[Items from a data source]
[start]

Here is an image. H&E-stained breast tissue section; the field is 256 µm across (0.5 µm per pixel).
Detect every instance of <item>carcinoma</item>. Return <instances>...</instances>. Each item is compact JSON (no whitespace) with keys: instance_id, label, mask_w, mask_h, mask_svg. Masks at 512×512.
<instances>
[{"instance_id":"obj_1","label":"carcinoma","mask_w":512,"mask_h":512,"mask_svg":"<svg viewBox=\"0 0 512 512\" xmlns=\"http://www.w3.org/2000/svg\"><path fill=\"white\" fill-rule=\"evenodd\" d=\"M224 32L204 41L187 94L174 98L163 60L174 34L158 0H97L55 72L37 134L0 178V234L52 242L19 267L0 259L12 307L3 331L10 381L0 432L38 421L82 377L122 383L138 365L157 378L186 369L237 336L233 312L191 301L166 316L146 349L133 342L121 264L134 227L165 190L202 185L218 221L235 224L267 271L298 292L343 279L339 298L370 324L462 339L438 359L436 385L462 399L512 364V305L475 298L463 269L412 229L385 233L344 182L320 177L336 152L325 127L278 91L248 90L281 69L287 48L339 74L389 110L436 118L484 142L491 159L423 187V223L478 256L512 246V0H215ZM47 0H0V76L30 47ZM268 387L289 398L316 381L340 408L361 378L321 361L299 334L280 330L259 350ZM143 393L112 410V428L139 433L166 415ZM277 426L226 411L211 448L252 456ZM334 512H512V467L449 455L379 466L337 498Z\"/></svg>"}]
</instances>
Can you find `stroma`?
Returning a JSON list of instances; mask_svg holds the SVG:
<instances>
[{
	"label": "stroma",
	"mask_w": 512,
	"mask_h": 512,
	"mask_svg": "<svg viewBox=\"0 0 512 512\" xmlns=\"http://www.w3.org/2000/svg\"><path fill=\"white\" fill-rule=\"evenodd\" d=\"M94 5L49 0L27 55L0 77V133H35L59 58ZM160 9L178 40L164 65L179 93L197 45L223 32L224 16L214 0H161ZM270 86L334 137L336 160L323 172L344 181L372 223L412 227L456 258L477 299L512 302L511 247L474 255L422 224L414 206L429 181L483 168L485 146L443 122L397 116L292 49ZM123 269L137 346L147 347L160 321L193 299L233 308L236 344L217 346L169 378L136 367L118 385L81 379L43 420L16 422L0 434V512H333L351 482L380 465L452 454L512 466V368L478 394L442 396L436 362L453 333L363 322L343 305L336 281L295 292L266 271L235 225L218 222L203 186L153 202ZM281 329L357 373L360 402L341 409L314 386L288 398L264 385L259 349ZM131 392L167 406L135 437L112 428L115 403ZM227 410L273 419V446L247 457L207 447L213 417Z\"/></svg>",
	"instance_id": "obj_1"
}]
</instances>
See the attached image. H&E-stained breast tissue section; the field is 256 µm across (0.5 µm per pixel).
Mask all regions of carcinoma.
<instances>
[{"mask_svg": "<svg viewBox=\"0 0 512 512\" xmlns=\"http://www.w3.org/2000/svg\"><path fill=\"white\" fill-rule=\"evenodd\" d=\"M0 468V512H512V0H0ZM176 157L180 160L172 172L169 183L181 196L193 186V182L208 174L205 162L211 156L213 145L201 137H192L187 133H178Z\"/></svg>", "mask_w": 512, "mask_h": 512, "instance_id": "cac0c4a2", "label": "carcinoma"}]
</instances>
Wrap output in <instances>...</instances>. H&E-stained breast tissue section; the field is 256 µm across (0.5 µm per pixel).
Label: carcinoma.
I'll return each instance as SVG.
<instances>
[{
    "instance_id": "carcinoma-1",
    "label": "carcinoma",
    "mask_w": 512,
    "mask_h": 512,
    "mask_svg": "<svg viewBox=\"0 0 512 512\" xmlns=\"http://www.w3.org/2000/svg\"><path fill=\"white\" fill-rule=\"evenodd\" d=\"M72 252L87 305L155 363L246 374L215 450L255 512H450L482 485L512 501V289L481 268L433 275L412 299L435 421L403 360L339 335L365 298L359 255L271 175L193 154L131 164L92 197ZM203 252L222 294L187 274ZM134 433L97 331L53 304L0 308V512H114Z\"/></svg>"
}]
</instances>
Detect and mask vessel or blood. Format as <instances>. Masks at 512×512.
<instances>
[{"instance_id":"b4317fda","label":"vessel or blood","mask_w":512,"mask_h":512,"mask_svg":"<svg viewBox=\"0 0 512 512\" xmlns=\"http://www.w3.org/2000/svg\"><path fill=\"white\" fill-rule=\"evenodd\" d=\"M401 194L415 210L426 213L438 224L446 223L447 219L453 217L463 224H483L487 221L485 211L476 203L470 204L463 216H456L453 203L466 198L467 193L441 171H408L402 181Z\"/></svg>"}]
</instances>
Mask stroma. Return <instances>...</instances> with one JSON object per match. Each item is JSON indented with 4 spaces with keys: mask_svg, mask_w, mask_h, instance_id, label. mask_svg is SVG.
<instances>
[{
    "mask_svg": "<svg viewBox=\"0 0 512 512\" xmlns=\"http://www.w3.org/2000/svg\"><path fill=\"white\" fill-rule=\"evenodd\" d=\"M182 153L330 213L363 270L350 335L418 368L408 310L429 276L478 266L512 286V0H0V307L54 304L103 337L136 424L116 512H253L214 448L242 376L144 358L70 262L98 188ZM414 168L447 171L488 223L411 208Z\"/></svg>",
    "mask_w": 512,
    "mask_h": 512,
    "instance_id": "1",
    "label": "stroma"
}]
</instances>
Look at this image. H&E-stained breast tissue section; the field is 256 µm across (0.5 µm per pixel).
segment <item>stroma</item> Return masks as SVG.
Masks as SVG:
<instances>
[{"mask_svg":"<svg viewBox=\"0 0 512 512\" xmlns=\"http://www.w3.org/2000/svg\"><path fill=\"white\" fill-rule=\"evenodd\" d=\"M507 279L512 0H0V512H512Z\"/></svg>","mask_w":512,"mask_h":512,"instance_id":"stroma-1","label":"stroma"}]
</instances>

[end]

**Task to complete**
Search the data for the string "tissue". List each line that has it.

**Solved exercise**
Here is an image. H&E-stained breast tissue section; the field is 256 µm across (0.5 µm per pixel).
See the attached image. H&E-stained breast tissue section; the field is 256 µm across (0.5 µm per pixel).
Wrap output in <instances>...</instances>. H&E-stained breast tissue section; the field is 256 µm across (0.5 µm per pixel).
Look at this image. H&E-stained breast tissue section; the field is 256 µm across (0.5 µm per pixel).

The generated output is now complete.